↓

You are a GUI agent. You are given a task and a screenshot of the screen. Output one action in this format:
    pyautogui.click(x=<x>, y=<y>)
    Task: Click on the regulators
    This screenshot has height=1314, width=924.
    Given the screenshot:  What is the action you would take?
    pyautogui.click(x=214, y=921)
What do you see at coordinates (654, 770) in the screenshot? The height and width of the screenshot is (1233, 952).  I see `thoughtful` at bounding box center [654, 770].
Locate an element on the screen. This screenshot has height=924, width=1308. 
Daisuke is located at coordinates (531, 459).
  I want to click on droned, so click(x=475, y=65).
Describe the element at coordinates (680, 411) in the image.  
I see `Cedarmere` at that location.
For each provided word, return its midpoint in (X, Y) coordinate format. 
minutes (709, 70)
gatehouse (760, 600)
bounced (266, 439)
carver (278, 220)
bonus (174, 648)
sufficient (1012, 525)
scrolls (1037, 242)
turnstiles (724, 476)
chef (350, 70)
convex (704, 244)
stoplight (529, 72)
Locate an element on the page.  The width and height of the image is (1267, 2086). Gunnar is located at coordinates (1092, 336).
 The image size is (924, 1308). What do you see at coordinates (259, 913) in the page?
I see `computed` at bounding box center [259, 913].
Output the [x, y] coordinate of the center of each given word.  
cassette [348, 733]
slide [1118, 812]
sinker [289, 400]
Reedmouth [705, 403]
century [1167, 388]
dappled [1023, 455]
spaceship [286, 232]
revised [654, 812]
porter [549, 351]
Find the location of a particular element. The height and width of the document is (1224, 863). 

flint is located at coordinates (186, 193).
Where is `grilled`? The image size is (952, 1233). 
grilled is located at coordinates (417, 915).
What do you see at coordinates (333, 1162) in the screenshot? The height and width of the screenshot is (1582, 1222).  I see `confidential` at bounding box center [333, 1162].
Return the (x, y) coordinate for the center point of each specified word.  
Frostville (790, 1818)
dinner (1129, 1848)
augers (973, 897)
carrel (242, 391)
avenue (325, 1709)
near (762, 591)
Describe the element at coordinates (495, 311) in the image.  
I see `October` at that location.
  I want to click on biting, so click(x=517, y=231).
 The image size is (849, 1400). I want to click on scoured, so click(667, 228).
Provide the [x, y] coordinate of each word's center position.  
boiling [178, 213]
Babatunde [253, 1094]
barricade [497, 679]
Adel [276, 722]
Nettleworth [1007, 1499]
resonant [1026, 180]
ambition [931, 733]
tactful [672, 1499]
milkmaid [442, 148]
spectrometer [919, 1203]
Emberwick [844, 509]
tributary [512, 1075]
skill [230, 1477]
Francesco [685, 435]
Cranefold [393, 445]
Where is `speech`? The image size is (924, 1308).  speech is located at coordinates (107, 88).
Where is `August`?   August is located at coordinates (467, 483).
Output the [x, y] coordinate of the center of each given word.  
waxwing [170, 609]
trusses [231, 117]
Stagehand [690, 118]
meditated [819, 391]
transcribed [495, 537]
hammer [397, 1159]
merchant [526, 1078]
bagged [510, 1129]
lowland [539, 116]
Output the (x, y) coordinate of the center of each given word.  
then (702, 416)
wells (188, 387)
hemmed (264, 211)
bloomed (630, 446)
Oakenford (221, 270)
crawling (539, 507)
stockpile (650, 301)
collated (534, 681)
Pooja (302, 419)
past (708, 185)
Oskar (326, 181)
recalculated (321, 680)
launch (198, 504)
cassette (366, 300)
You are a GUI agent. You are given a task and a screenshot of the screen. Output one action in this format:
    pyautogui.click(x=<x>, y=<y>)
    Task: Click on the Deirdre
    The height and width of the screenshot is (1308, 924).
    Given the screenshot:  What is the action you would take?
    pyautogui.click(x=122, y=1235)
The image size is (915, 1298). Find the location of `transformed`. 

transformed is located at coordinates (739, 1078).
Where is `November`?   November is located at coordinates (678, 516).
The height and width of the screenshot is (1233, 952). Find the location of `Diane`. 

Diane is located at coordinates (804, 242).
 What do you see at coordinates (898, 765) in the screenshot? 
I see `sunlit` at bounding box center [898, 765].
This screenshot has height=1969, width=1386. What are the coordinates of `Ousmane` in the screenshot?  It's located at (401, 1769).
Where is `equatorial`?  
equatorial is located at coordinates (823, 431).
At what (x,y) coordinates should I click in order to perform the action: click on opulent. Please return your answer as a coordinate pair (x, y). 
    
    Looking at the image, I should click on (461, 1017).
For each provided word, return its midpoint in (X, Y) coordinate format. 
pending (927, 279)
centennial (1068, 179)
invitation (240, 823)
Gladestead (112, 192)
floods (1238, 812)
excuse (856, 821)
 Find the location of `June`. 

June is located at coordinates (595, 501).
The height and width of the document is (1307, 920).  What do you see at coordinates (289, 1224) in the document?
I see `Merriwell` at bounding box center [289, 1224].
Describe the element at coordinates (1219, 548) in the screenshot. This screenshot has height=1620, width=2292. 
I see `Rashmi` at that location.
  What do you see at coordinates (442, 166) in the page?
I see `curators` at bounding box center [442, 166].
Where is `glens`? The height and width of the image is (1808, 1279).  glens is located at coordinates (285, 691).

↑

→ **Stated task**
Please arrange the listing's lines from the line with "Find the location of a" up to and including the line with "grilled is located at coordinates (417, 915)." as a numbered list, leaving out any blank lines.

→ **Expected answer**
1. Find the location of a particular element. The height and width of the document is (1224, 863). 
2. flint is located at coordinates (186, 193).
3. Where is `grilled`? The image size is (952, 1233). 
4. grilled is located at coordinates (417, 915).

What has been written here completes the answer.